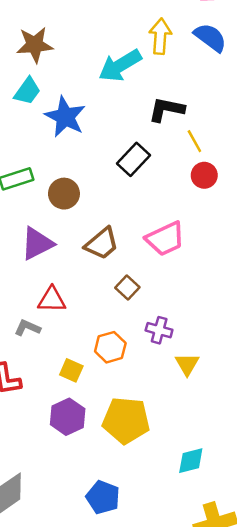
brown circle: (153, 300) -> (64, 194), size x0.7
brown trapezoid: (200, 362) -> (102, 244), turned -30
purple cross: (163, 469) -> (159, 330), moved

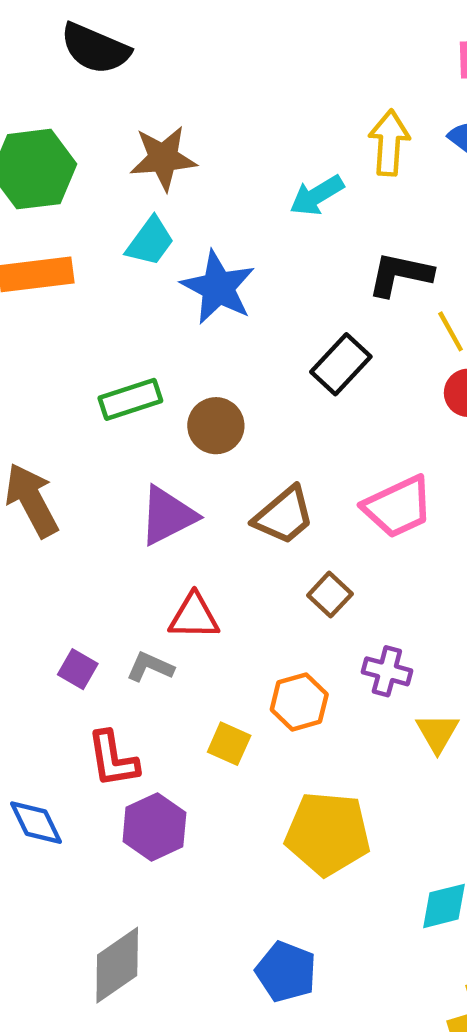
cyan arrow: (120, 66) -> (317, 195), size x0.7
purple hexagon: (68, 417) -> (154, 827), moved

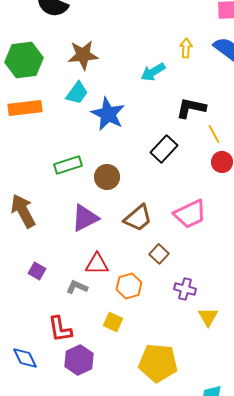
yellow arrow: (389, 143) -> (186, 48), size x0.7
purple square: (78, 669) -> (37, 271), moved
orange hexagon: (299, 702) -> (129, 286), moved

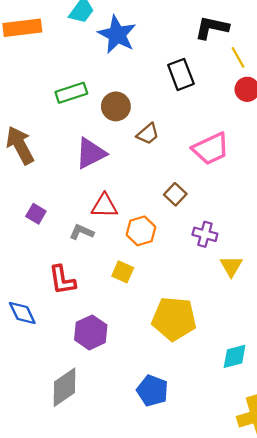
black rectangle: (164, 149) -> (181, 74), turned -64
brown trapezoid: (138, 218) -> (148, 134), moved, size x0.7
purple hexagon: (79, 360) -> (91, 332), moved

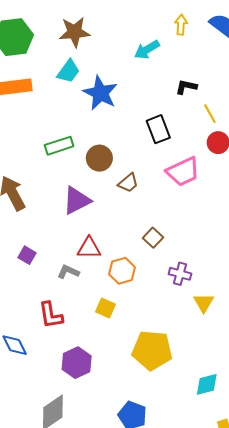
black L-shape: (212, 28) -> (186, 87), size x0.7
pink trapezoid: (211, 149) -> (183, 172), moved

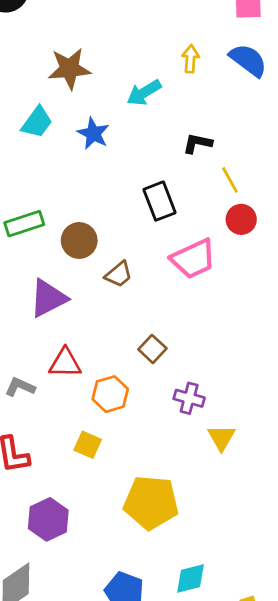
brown star: (75, 32) -> (69, 69), moved
blue star: (100, 93) -> (93, 133), moved, size x0.7
gray L-shape: (68, 272) -> (20, 387), moved
cyan diamond: (207, 384) -> (190, 579), moved

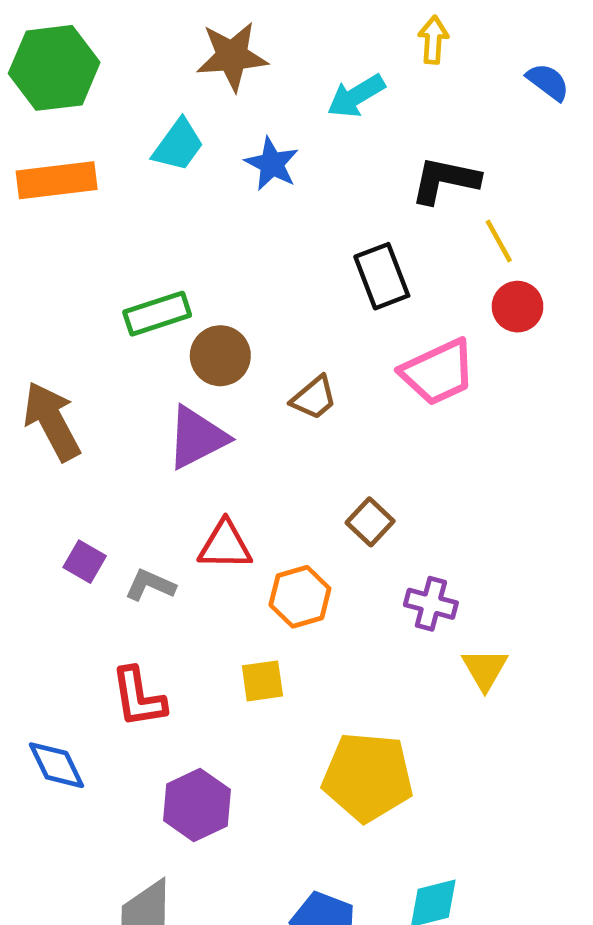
blue semicircle: (248, 60) -> (548, 82), moved, size x0.7
black L-shape: (198, 143) -> (445, 180), size x1.4
brown circle: (79, 240) -> (220, 356), moved
yellow square: (88, 445) -> (262, 681), turned -32

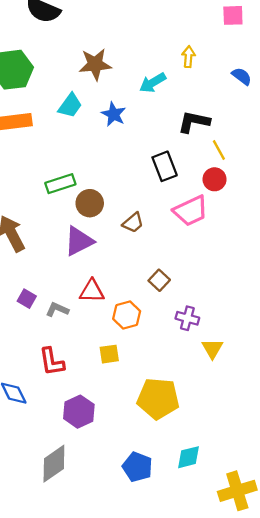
red circle: (518, 307) -> (215, 179), moved

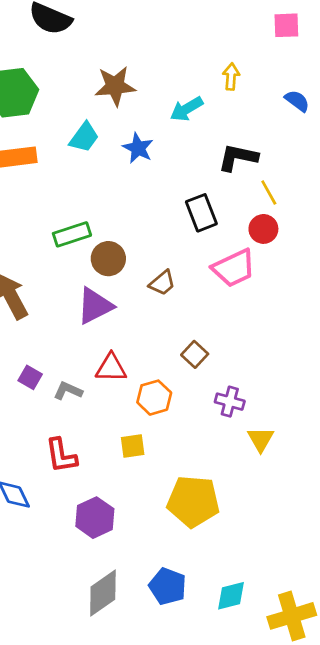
cyan diamond: (188, 457) -> (231, 596), moved
gray diamond: (54, 464) -> (103, 593), moved

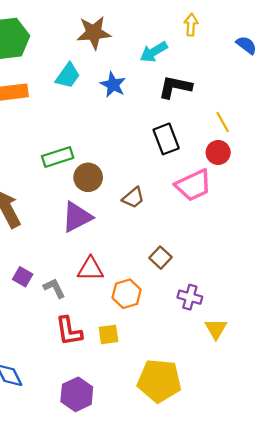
black L-shape: (238, 157) -> (175, 87), moved
gray L-shape: (68, 391) -> (54, 288), turned 40
red L-shape: (61, 456) -> (69, 331), moved

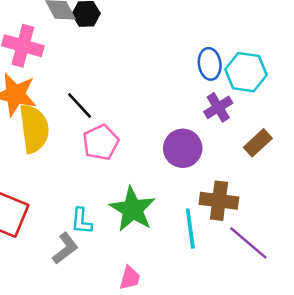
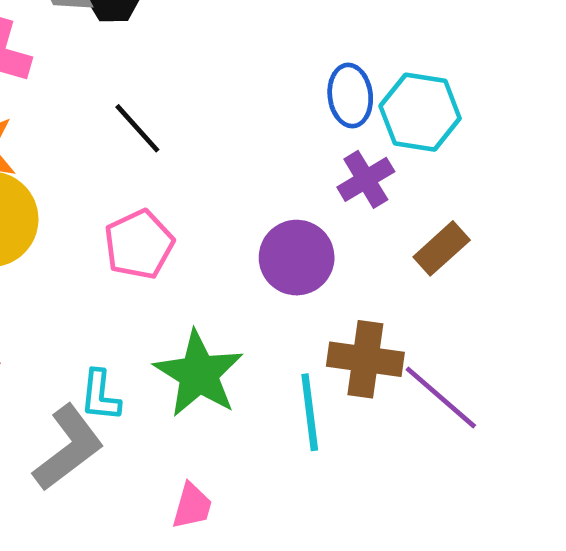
black line: (80, 106) -> (137, 128), moved
purple line: (248, 243) -> (441, 398), moved
gray L-shape: (65, 248) -> (68, 448), size x1.4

......

_The task:_
Beginning with the line in which "brown trapezoid: (138, 218)" appears, repeat exactly each line down to the close of the material, leaving every picture out.

_Solved exercise:_
brown trapezoid: (138, 218) -> (148, 134), moved, size x0.7
purple hexagon: (79, 360) -> (91, 332), moved

black L-shape: (212, 28) -> (186, 87), size x0.7
pink trapezoid: (211, 149) -> (183, 172), moved

brown star: (75, 32) -> (69, 69), moved
blue star: (100, 93) -> (93, 133), moved, size x0.7
gray L-shape: (68, 272) -> (20, 387), moved
cyan diamond: (207, 384) -> (190, 579), moved

blue semicircle: (248, 60) -> (548, 82), moved, size x0.7
black L-shape: (198, 143) -> (445, 180), size x1.4
brown circle: (79, 240) -> (220, 356), moved
yellow square: (88, 445) -> (262, 681), turned -32

red circle: (518, 307) -> (215, 179), moved

cyan diamond: (188, 457) -> (231, 596), moved
gray diamond: (54, 464) -> (103, 593), moved

black L-shape: (238, 157) -> (175, 87), moved
gray L-shape: (68, 391) -> (54, 288), turned 40
red L-shape: (61, 456) -> (69, 331), moved

black line: (80, 106) -> (137, 128), moved
purple line: (248, 243) -> (441, 398), moved
gray L-shape: (65, 248) -> (68, 448), size x1.4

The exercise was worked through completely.